BEGIN Provided data

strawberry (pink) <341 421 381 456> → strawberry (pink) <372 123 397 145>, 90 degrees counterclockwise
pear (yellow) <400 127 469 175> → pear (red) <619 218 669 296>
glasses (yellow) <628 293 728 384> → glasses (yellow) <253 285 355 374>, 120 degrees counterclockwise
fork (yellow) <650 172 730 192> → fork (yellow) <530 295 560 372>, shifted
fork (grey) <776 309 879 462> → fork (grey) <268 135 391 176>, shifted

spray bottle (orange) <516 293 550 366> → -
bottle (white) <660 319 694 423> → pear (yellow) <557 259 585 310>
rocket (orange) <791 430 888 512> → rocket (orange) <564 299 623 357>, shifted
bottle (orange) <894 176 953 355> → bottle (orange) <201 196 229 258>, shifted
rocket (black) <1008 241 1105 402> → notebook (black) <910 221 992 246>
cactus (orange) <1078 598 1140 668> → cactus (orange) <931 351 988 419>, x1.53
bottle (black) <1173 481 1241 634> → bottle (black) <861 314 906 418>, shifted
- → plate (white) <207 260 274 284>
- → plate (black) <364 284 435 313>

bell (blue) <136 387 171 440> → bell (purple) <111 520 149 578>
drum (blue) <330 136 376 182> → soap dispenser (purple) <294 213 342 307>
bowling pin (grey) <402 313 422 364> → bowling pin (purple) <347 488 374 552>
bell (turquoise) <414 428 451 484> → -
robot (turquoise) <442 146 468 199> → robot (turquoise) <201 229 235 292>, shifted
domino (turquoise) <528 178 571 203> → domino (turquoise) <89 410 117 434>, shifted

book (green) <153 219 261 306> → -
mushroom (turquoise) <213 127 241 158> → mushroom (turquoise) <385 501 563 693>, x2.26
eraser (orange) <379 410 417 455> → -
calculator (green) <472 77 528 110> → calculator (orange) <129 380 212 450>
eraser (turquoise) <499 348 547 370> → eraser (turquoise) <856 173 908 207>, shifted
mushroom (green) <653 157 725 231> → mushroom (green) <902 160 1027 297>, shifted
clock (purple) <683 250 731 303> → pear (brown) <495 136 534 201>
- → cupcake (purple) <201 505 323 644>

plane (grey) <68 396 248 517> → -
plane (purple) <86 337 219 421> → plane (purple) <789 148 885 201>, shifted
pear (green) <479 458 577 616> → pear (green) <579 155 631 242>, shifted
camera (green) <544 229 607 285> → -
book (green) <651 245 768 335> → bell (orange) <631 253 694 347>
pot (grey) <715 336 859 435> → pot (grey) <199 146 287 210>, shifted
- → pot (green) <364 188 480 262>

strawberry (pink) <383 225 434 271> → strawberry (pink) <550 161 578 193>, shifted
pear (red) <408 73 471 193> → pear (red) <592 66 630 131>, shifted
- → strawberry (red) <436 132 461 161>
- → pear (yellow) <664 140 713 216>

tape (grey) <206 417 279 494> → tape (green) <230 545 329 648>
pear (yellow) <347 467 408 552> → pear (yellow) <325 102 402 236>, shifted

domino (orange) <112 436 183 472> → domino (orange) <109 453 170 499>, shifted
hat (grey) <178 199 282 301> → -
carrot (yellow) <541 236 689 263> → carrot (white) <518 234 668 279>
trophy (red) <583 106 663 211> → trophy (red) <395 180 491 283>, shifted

END Provided data

Exercise description. Reproduce exactly the lines that run from the start of the records to the line with "fork (yellow) <650", both included.

Task result.
strawberry (pink) <341 421 381 456> → strawberry (pink) <372 123 397 145>, 90 degrees counterclockwise
pear (yellow) <400 127 469 175> → pear (red) <619 218 669 296>
glasses (yellow) <628 293 728 384> → glasses (yellow) <253 285 355 374>, 120 degrees counterclockwise
fork (yellow) <650 172 730 192> → fork (yellow) <530 295 560 372>, shifted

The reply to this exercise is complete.